::: Task input
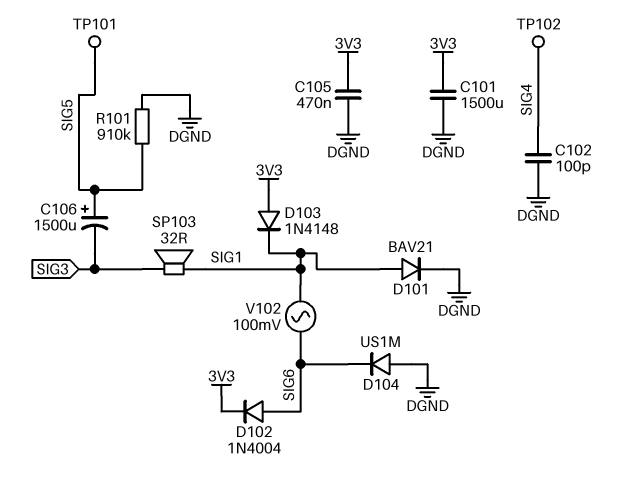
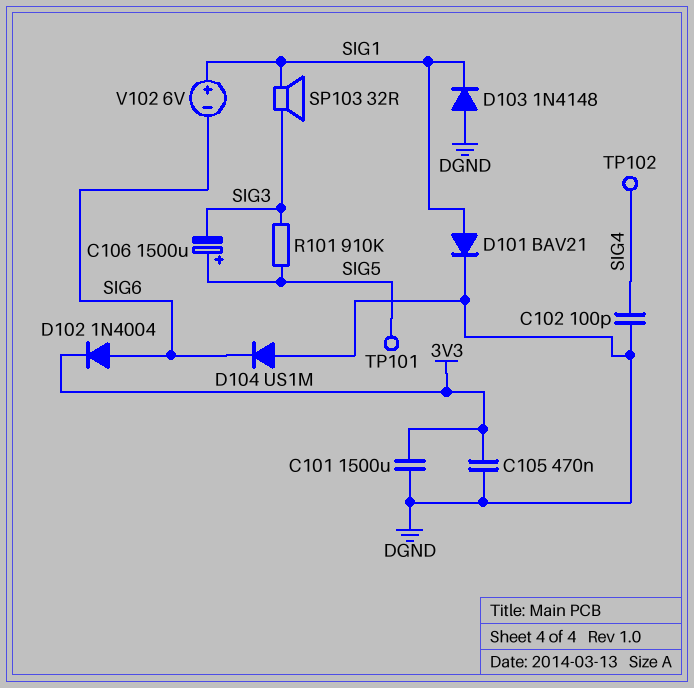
D103: diode 1N4148 (A 3V3, K SIG1) -> diode 1N4148 (A DGND, K SIG1)
R101: 910k (DGND, SIG5) -> 910k (SIG3, SIG5)
V102: AC 100mV (SIG1, SIG6) -> 6V (plus SIG1, minus SIG6)

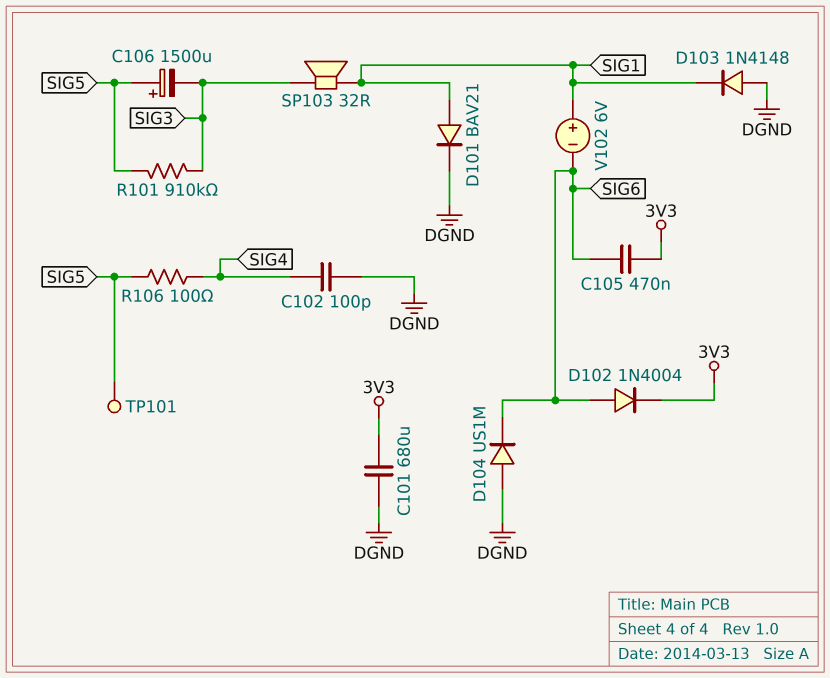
C101: 1500uF (3V3, DGND) -> 680uF (3V3, DGND)
C105: 470nF (3V3, DGND) -> 470nF (3V3, SIG6)
R106: none -> 100 (SIG4, SIG5)
TP102: test point (SIG4) -> none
::::::
▸ Task description
In the answer, restate word for word each line from the one with "C105: 470nF (3V3, DGND) -> 470nF (3V3, SIG6)" through the end of the material above.

▸ Answer to this problem
C105: 470nF (3V3, DGND) -> 470nF (3V3, SIG6)
R106: none -> 100 (SIG4, SIG5)
TP102: test point (SIG4) -> none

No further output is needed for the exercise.